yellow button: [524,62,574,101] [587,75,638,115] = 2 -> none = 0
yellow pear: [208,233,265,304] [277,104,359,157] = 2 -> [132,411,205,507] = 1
---
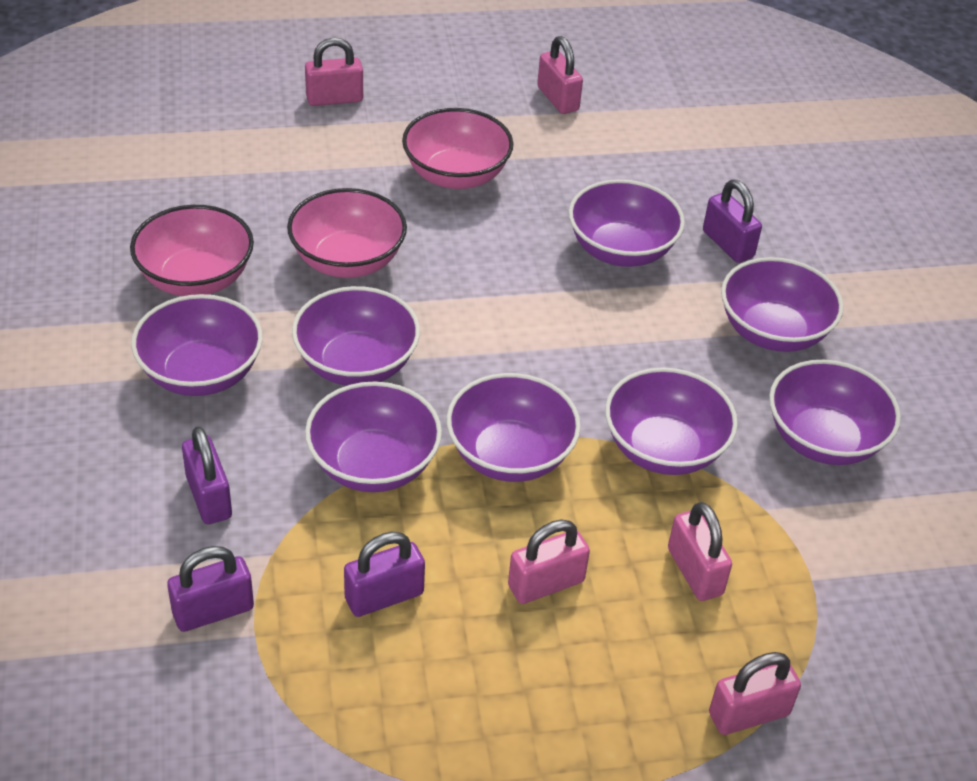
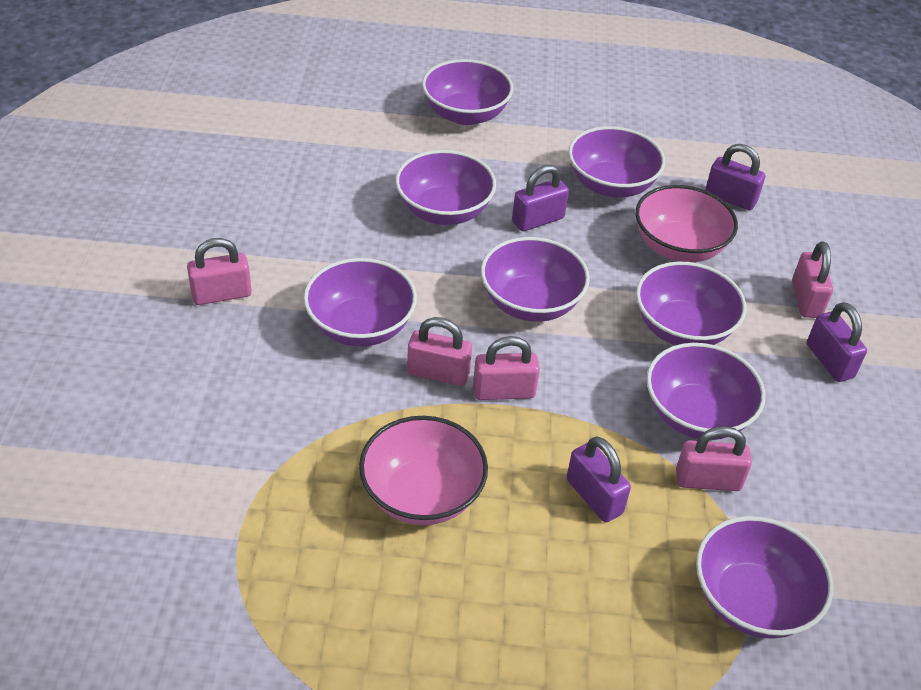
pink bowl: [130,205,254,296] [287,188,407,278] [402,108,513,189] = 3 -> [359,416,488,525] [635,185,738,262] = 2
==
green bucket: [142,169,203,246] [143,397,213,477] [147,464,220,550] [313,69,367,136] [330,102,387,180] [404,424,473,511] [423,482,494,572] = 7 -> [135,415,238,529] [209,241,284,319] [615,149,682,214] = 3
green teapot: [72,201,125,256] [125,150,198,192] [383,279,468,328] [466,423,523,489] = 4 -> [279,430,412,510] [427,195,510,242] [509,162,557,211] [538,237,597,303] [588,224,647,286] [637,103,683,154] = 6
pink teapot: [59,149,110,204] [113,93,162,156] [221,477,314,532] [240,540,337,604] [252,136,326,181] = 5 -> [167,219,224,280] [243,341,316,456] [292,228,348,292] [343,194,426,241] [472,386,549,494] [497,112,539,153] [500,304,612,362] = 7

#### [Exercise details]
The answer must consist of every line from the records above that holds "green".

#### [Result below]
green bucket: [142,169,203,246] [143,397,213,477] [147,464,220,550] [313,69,367,136] [330,102,387,180] [404,424,473,511] [423,482,494,572] = 7 -> [135,415,238,529] [209,241,284,319] [615,149,682,214] = 3
green teapot: [72,201,125,256] [125,150,198,192] [383,279,468,328] [466,423,523,489] = 4 -> [279,430,412,510] [427,195,510,242] [509,162,557,211] [538,237,597,303] [588,224,647,286] [637,103,683,154] = 6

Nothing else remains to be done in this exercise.